• **Exercise**
Look below for the line containing "CN201 pin 1: N5 -> GND" and the line containing "V201: 1.8V (plus"; repeat exactly those two lines and all lines between them, and nothing else.

• **Materials provided**
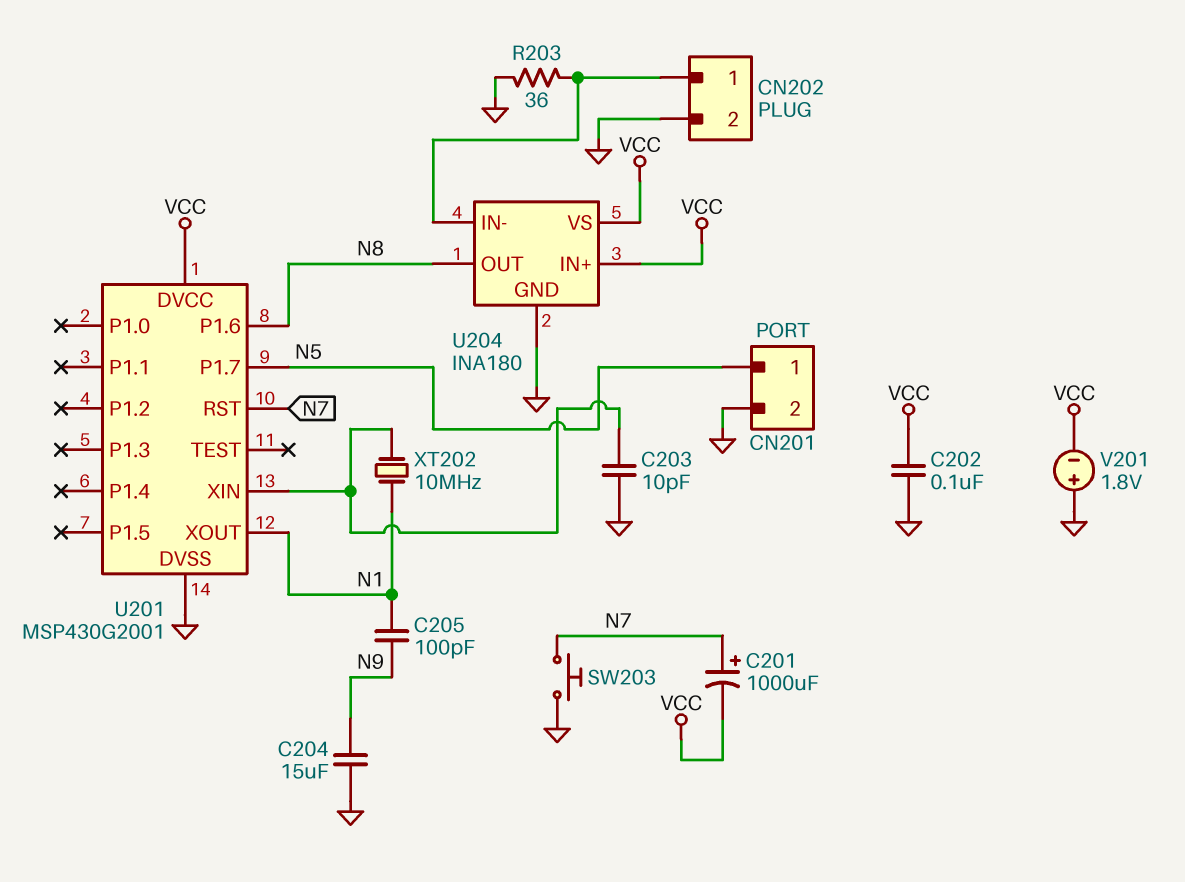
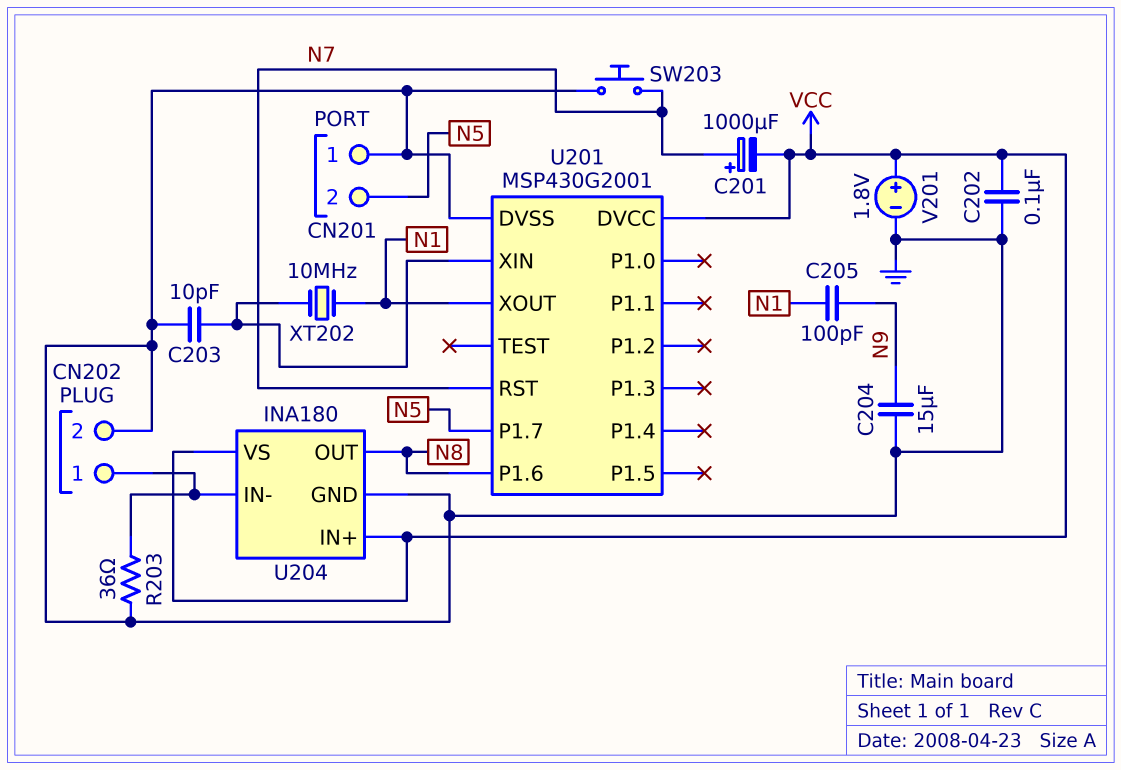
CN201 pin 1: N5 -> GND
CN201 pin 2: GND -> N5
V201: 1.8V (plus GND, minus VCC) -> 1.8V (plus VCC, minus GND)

==

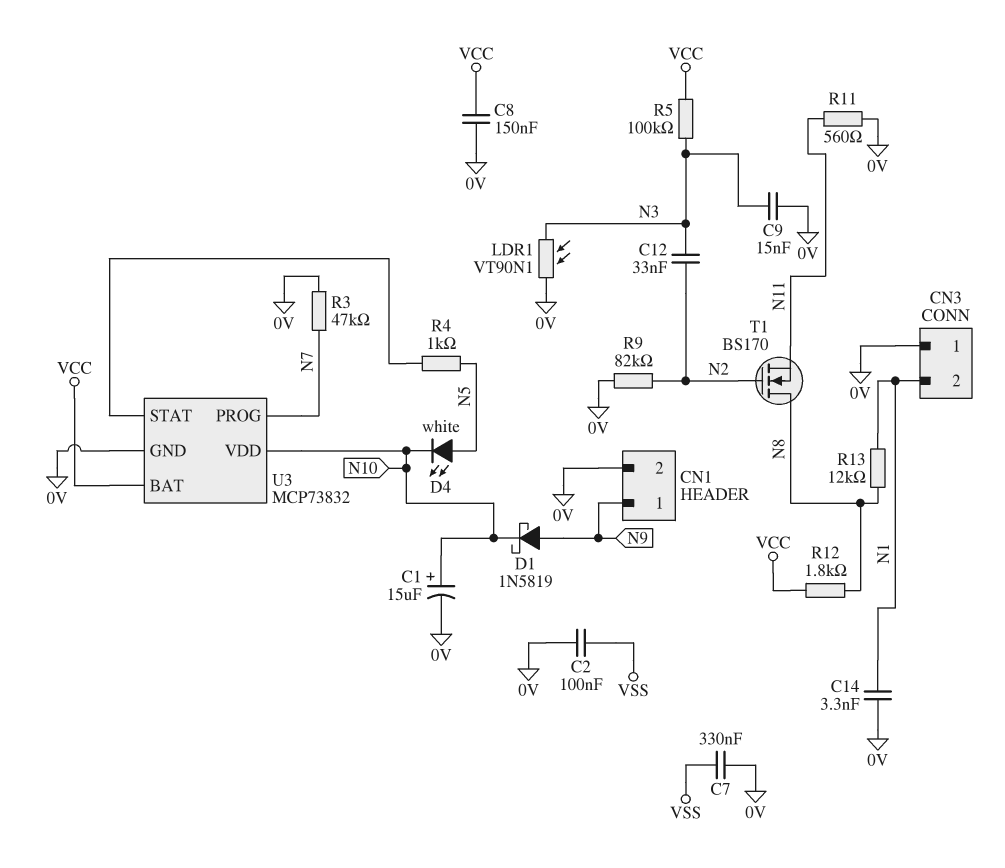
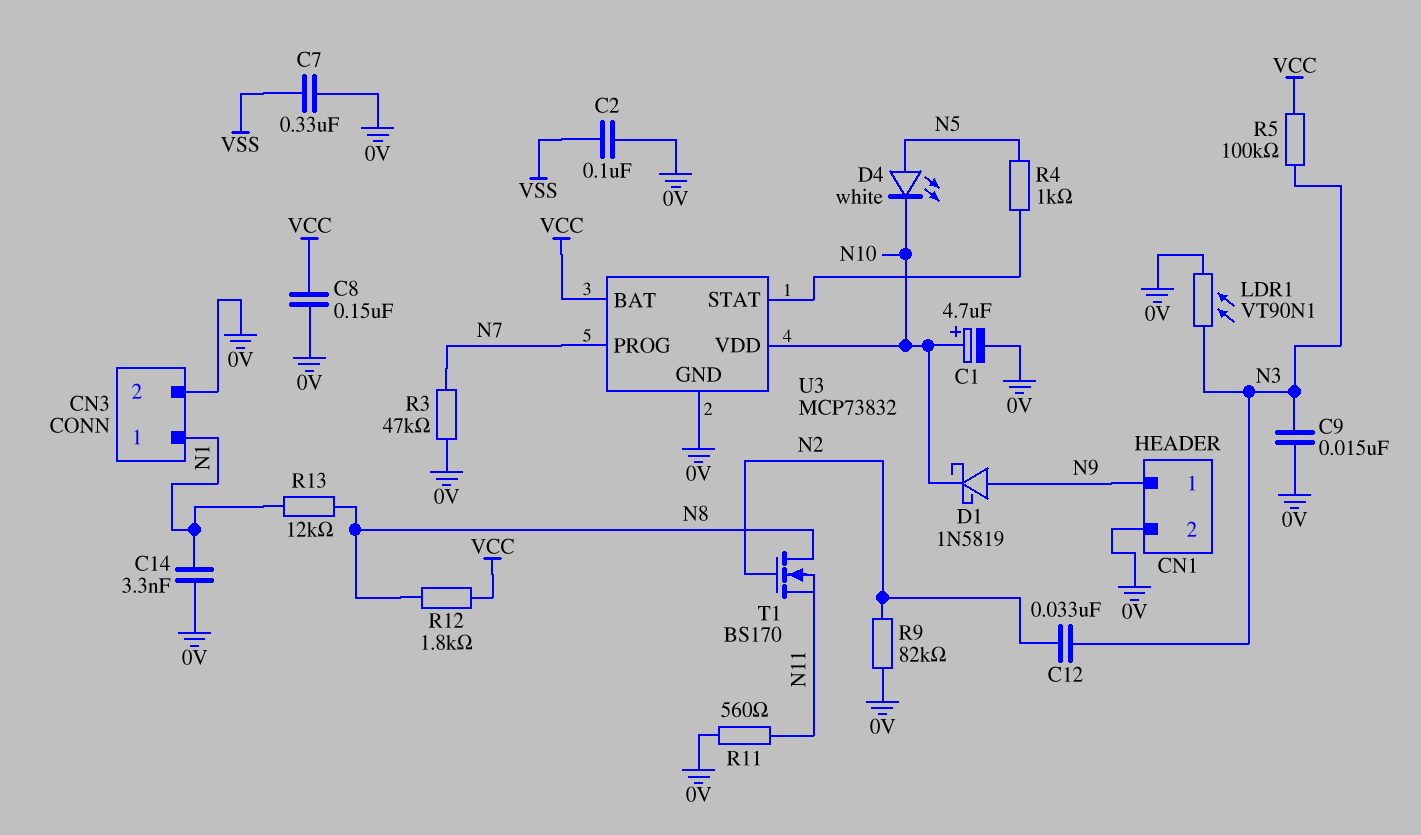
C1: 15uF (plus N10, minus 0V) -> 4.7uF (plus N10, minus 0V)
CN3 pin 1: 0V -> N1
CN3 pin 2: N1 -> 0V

• **Reply**
CN201 pin 1: N5 -> GND
CN201 pin 2: GND -> N5
V201: 1.8V (plus GND, minus VCC) -> 1.8V (plus VCC, minus GND)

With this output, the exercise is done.